= WORK INSTRUCTIONS =
For this exercise, write out exactly the lines from the line containing "bar counter: (485, 74) -> (297, 589), moved" through the last line of the records, and no other lines.

Data excerpts
- Opening Delimiter -
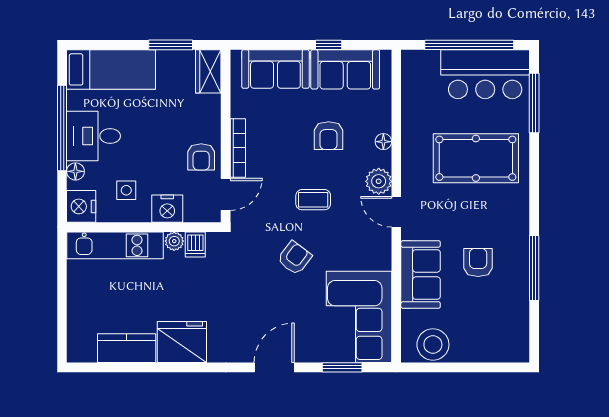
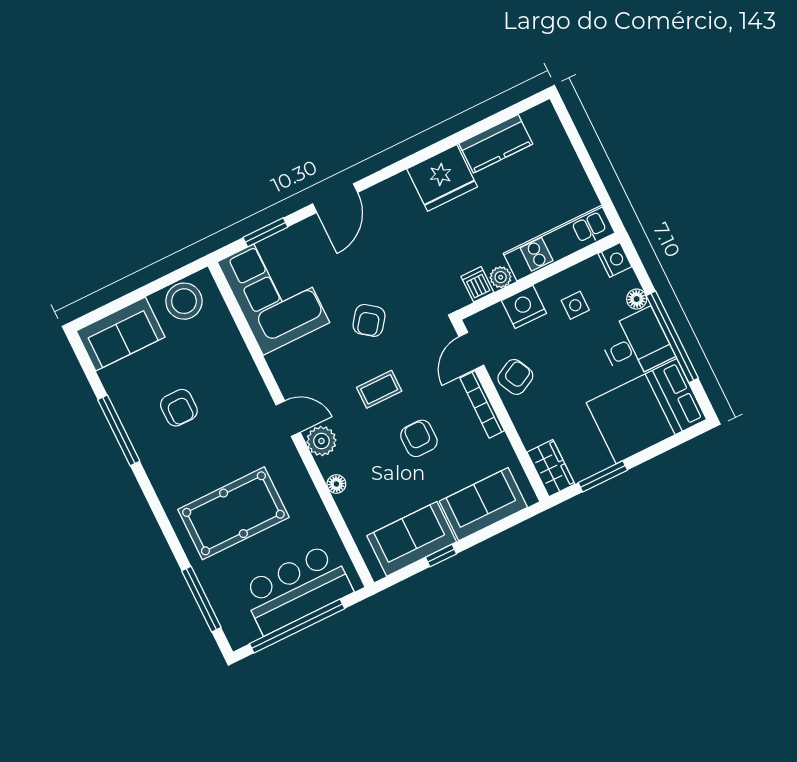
bed: (111, 69) -> (646, 411), width x1.50
bar counter: (485, 74) -> (297, 589), moved
armchair: (329, 136) -> (419, 438), moved
armchair: (201, 157) -> (515, 377), turned 63
nightstand: (81, 206) -> (615, 260), width x0.74, depth x0.75
sofa: (421, 274) -> (121, 334), moved, turned -90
- Closing Delimiter -
= TASK OUTPUT =
bar counter: (485, 74) -> (297, 589), moved
armchair: (329, 136) -> (419, 438), moved
armchair: (201, 157) -> (515, 377), turned 63
nightstand: (81, 206) -> (615, 260), width x0.74, depth x0.75
sofa: (421, 274) -> (121, 334), moved, turned -90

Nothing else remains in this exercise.